__EXERCISE DETAILS__: Beginning with the line that contains "leaf-green tree <808,225,860,292>", transcribe every line down to the end of the entries, exactly, and no other lines.

(Beginning of INPUT RECORDS)

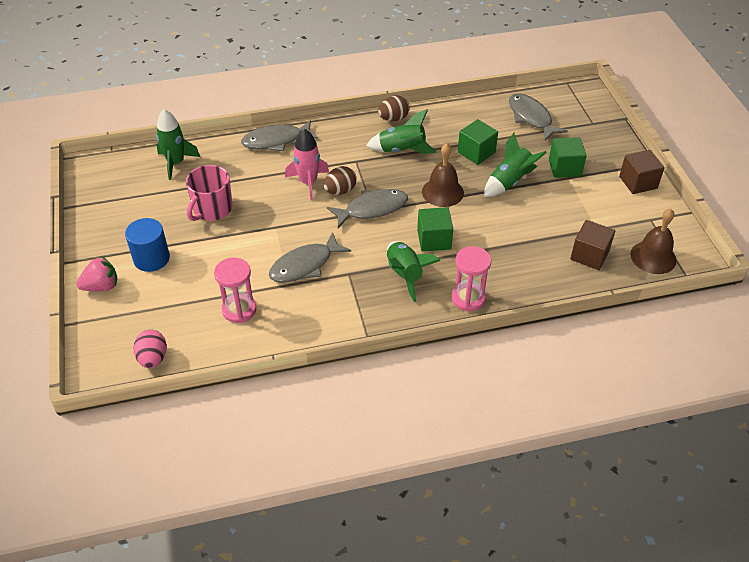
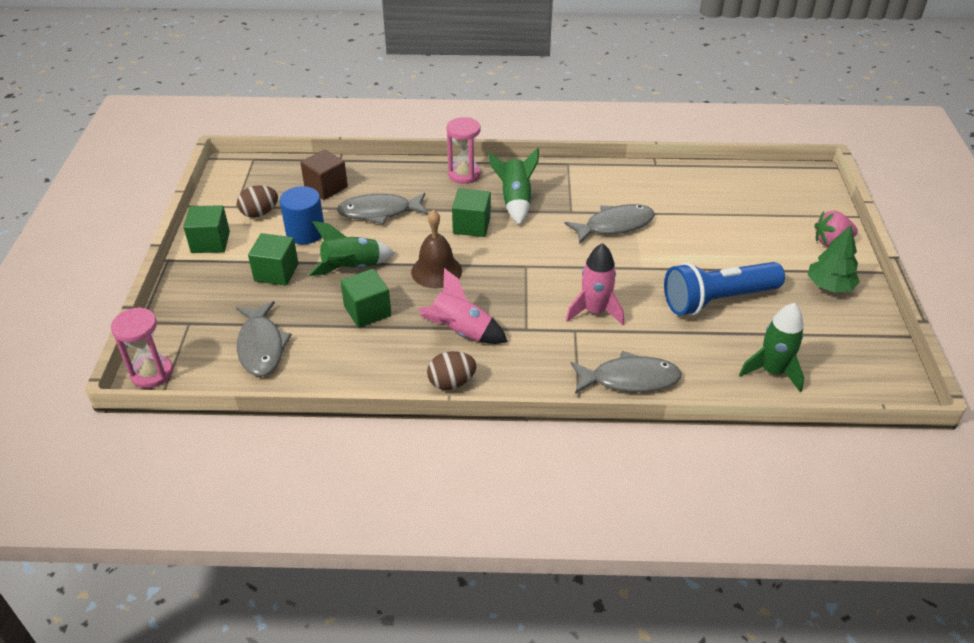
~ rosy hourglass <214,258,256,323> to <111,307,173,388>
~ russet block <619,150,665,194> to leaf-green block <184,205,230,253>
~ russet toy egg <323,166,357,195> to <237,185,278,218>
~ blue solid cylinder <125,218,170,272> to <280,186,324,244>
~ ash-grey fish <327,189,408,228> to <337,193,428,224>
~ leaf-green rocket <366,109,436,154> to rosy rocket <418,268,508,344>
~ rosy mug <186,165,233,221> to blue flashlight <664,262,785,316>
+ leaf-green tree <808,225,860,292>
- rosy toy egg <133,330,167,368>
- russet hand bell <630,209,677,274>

(End of INPUT RECORDS)

__TASK RESPONSE__:
+ leaf-green tree <808,225,860,292>
- rosy toy egg <133,330,167,368>
- russet hand bell <630,209,677,274>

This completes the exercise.